§ TASK DATA
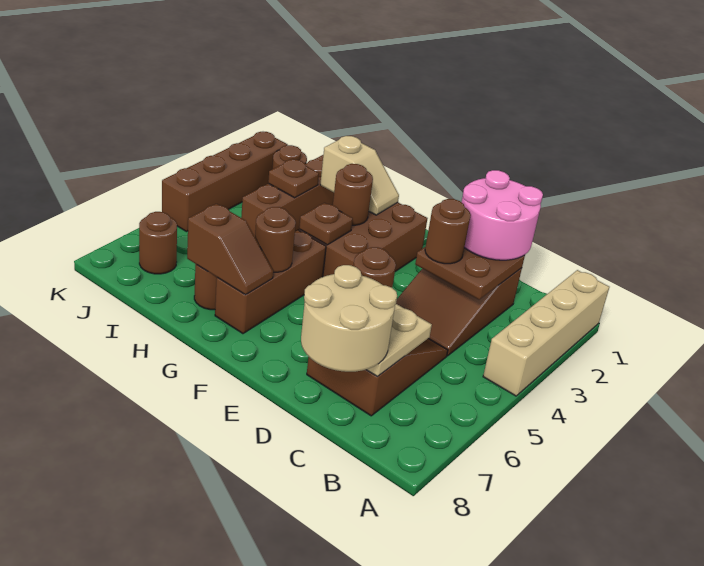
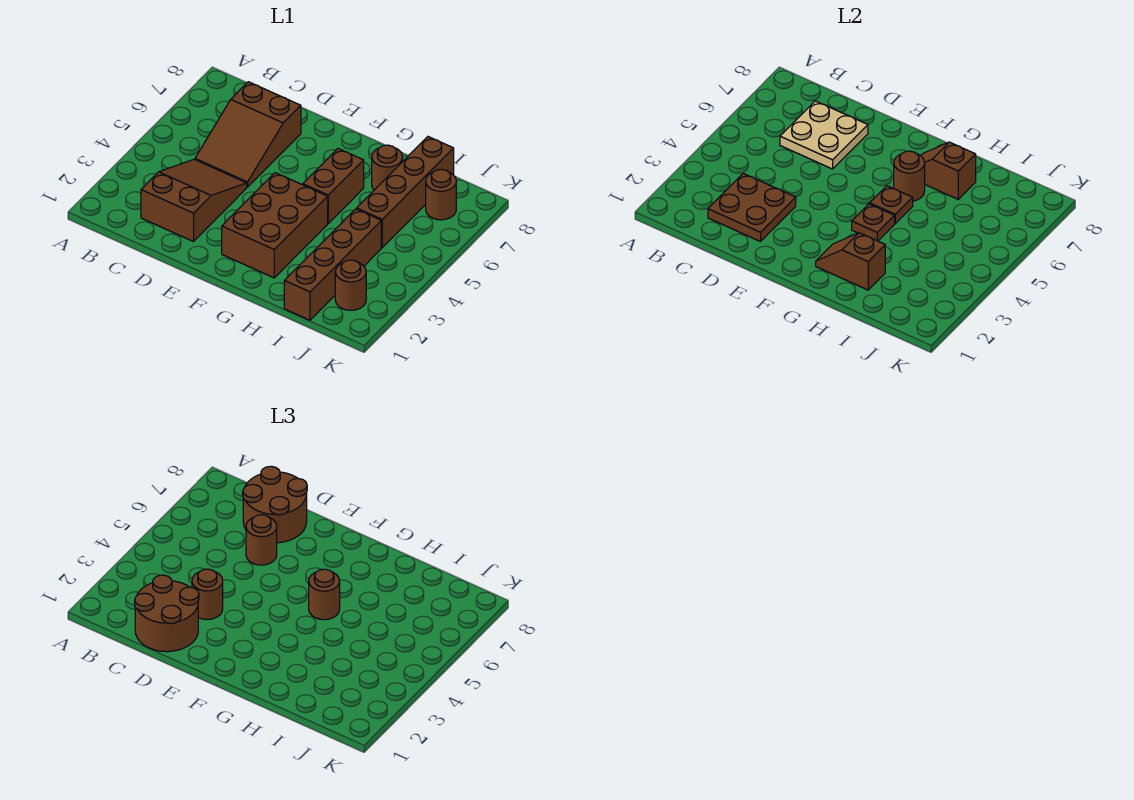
tan brick A1:A4 level 1 -> none
pink round brick C1:D2 level 3 -> brown round brick C1:D2 level 3
tan round brick C7:D8 level 3 -> brown round brick C7:D8 level 3
tan slope G2:H2 level 2 top H -> brown slope G2:H2 level 2 top H
brown round brick G3 level 2 -> brown round brick G5 level 3
brown brick G5:G7 level 1 -> brown brick G5:G6 level 1
brown plate I3 level 2 -> brown plate G5 level 2
brown brick K2:K5 level 1 -> brown brick I5:I8 level 1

§ REQUIREMENT
Would you copy every line from the listing above that has the string "round" in it?

§ SOLUTION BELOW
pink round brick C1:D2 level 3 -> brown round brick C1:D2 level 3
tan round brick C7:D8 level 3 -> brown round brick C7:D8 level 3
brown round brick G3 level 2 -> brown round brick G5 level 3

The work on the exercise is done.